Exercise instructions »
Look for the word "cone" in the data below, and copy every line that holds it.

Collected data »
# # # # #
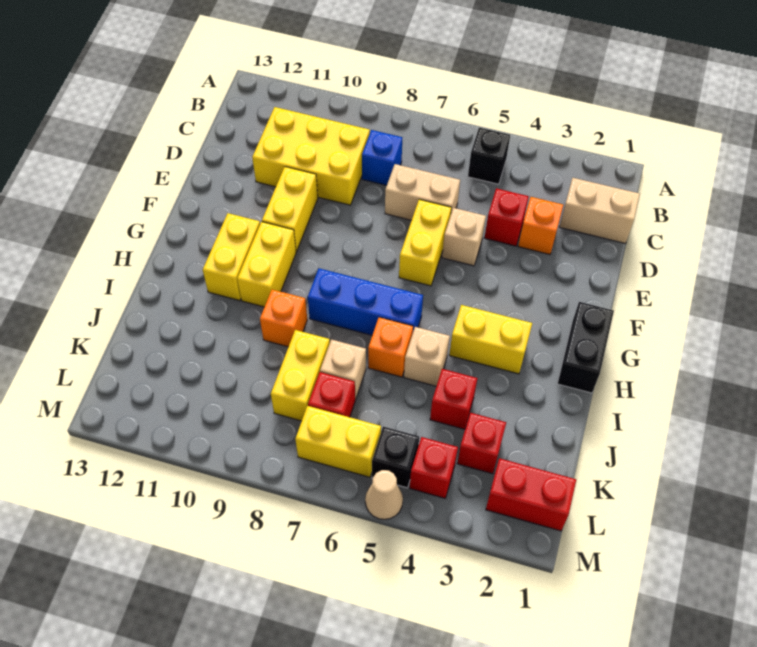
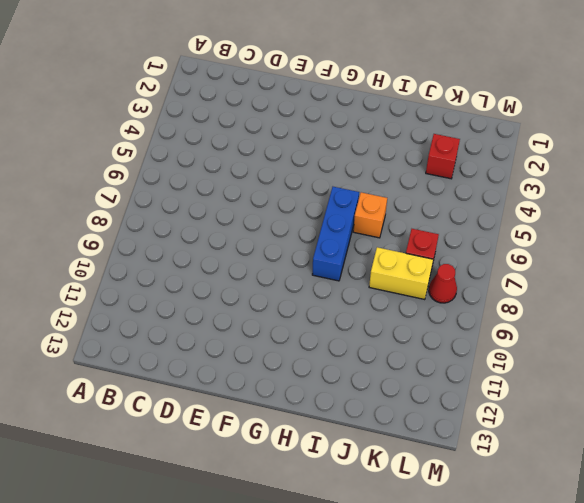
red cone L8 level 1 -> none
none -> black brick B5 level 1
none -> tan brick C1:C2 level 1
none -> blue brick C8 level 1

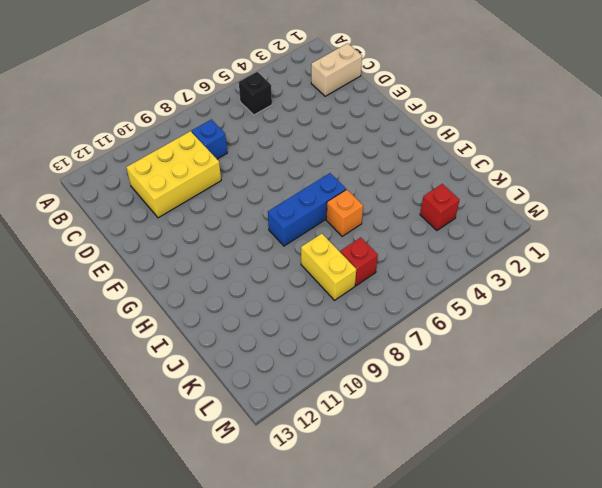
none -> orange brick D3 level 1
none -> red brick D4 level 1
none -> tan brick D6:D7 level 1

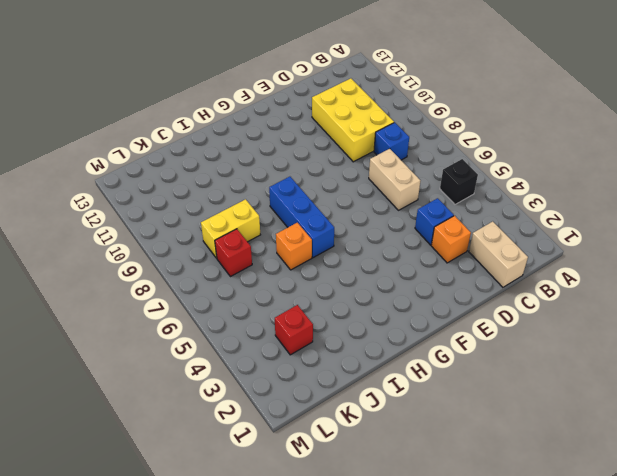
blue brick D4 level 1 -> red brick D4 level 1
none -> tan brick E5 level 1
none -> yellow brick E6:F6 level 1
none -> yellow brick E10:F10 level 1

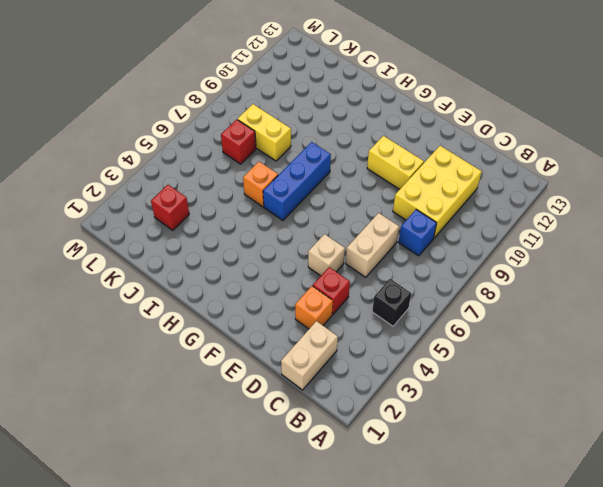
none -> yellow brick E6:F6 level 1
none -> black brick G1:H1 level 1
none -> yellow brick G10:H10 level 1

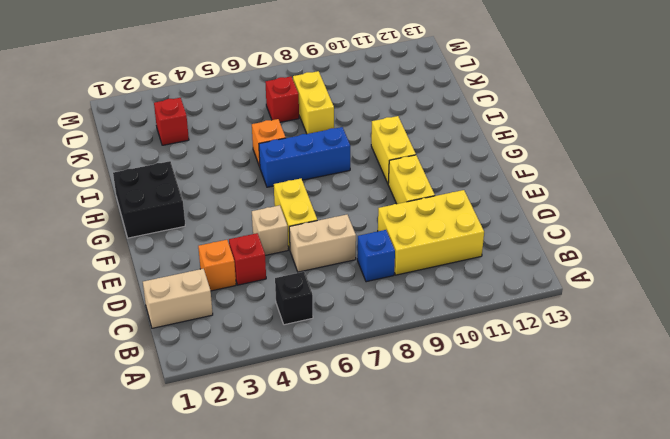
black brick G1:H2 level 1 -> black brick G1:H1 level 1
none -> yellow brick G11:H11 level 1
none -> yellow brick H3:H4 level 1
none -> tan brick I5 level 1

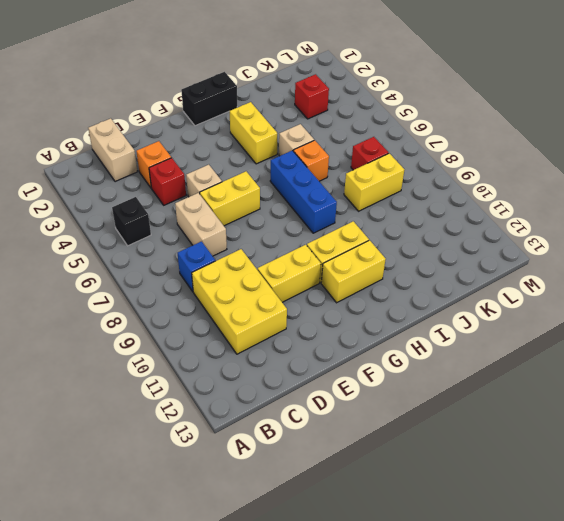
none -> orange brick I9 level 1
none -> red brick J4 level 1
none -> tan brick J7 level 1

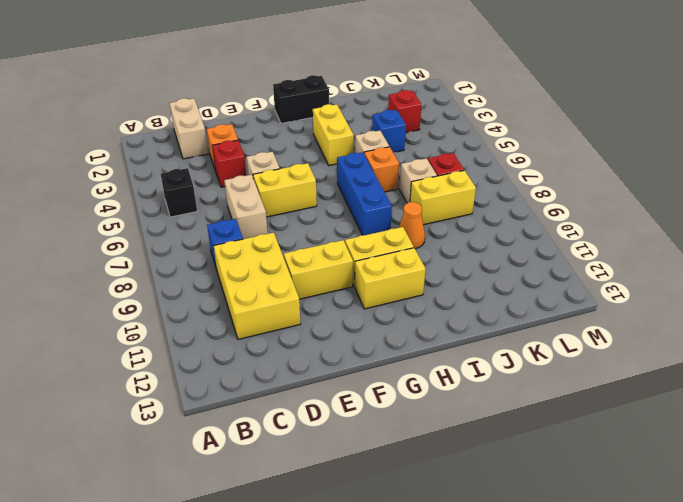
orange cone I9 level 1 -> orange brick I9 level 1
blue brick J4 level 1 -> red brick J4 level 1
none -> red brick L1:L2 level 1
none -> red brick L4 level 1
none -> black brick L5 level 1

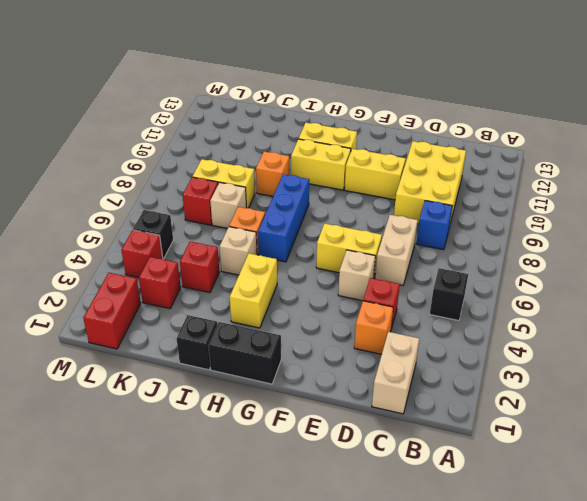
black brick I1 level 1 -> none
none -> yellow brick L6:L7 level 1
none -> tan cone M5 level 1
# # # # #
Result »
red cone L8 level 1 -> none
orange cone I9 level 1 -> orange brick I9 level 1
none -> tan cone M5 level 1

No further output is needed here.